- **TASK DIRECTIONS**:
Please return every line of the records that contains the word "TRIG".

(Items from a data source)
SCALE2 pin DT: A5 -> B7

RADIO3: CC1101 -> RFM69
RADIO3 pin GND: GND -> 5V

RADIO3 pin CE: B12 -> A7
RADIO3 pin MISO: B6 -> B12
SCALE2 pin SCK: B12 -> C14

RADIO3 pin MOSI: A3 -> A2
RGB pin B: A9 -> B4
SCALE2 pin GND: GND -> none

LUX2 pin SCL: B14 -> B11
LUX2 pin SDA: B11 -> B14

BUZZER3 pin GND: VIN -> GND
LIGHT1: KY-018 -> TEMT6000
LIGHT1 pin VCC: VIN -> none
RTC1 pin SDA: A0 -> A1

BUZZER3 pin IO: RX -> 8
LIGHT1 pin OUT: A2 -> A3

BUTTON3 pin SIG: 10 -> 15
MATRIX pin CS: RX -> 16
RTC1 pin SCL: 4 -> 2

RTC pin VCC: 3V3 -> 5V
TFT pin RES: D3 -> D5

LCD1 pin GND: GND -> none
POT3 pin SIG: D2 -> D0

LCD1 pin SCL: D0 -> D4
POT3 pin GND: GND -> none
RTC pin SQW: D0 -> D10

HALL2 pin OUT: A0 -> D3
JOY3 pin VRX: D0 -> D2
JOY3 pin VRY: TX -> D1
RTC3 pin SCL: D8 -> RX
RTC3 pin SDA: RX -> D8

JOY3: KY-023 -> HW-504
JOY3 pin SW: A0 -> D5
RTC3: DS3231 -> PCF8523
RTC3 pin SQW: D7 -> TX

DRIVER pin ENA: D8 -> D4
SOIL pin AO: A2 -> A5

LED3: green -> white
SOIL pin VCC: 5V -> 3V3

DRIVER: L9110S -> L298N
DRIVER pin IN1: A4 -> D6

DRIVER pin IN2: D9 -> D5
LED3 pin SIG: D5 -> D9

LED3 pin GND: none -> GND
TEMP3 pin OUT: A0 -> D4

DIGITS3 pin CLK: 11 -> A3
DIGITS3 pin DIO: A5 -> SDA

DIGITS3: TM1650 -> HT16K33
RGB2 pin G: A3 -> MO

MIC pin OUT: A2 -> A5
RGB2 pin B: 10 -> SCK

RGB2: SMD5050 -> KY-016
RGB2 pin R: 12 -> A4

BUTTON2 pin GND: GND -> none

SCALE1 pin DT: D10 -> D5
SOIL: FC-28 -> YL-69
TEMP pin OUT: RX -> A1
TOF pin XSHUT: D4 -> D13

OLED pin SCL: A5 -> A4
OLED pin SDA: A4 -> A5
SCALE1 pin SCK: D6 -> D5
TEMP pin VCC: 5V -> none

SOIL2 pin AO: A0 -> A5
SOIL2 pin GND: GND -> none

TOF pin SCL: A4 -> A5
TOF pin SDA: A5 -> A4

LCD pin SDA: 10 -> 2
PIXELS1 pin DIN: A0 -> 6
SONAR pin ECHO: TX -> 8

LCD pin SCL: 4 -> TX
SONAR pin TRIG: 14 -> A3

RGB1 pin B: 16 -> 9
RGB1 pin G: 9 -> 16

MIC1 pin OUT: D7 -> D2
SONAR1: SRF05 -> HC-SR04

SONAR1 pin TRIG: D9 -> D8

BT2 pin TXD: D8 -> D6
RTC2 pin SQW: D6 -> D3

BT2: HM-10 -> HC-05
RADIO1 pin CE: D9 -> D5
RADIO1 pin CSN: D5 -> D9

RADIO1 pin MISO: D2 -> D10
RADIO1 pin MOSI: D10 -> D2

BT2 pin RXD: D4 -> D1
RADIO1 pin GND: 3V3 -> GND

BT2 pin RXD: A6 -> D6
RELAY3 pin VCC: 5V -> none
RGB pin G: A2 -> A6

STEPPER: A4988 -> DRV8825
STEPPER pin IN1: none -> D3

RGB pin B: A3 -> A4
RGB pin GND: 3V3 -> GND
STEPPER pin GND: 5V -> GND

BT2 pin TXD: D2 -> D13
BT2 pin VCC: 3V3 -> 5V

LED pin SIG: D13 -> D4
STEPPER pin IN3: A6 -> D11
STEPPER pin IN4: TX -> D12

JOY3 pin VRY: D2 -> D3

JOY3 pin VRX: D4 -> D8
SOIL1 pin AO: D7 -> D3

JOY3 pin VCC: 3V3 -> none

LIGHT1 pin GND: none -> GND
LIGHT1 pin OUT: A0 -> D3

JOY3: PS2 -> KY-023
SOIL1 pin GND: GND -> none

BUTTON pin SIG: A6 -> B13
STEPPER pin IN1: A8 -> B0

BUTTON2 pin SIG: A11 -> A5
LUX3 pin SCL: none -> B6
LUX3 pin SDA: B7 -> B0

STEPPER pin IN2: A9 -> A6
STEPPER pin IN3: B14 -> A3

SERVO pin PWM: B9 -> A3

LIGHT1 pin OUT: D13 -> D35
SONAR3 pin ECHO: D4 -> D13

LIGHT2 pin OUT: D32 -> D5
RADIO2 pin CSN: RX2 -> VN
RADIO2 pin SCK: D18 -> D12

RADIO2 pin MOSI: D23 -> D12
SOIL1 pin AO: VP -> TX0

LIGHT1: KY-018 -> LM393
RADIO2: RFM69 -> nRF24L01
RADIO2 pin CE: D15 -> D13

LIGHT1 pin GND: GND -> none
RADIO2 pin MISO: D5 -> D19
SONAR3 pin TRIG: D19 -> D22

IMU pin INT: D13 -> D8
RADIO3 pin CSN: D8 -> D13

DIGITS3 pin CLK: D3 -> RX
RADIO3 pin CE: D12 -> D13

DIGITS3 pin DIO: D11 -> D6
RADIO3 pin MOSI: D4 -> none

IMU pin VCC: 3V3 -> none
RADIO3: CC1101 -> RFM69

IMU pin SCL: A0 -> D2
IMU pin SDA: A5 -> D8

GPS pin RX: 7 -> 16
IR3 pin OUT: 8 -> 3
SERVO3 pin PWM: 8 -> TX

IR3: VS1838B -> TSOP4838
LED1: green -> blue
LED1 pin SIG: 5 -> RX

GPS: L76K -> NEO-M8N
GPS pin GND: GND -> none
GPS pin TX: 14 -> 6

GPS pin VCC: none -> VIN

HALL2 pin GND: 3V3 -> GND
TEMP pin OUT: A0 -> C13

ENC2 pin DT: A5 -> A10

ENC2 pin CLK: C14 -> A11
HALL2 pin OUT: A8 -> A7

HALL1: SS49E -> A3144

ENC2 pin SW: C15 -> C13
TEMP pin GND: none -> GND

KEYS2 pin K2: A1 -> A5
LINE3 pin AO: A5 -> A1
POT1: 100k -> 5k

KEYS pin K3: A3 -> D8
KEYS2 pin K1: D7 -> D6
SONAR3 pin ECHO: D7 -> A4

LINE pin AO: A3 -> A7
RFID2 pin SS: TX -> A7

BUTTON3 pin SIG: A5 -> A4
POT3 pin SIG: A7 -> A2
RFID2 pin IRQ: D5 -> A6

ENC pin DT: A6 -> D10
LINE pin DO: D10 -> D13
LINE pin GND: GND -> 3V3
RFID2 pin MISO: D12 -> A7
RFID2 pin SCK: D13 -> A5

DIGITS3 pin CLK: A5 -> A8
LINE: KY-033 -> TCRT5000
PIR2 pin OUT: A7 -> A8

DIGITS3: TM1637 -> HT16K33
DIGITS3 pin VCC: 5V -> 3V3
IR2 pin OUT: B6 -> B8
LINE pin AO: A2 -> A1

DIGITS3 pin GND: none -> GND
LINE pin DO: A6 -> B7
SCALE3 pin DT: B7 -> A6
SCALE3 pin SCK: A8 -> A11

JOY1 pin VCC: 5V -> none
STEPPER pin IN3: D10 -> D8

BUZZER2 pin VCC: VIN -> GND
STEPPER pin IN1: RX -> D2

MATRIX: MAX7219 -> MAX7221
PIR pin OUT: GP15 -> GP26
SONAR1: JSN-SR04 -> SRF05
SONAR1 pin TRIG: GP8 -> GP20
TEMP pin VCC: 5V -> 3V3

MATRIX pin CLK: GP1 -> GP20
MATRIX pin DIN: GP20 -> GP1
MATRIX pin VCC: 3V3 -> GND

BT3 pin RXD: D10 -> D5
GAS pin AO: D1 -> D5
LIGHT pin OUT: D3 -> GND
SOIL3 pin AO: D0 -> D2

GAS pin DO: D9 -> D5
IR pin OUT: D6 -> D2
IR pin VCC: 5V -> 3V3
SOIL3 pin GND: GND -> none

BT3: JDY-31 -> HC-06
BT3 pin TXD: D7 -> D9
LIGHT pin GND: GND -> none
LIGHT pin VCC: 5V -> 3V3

- **WRITTEN SOLUTION**:
SONAR pin TRIG: 14 -> A3
SONAR1 pin TRIG: D9 -> D8
SONAR3 pin TRIG: D19 -> D22
SONAR1 pin TRIG: GP8 -> GP20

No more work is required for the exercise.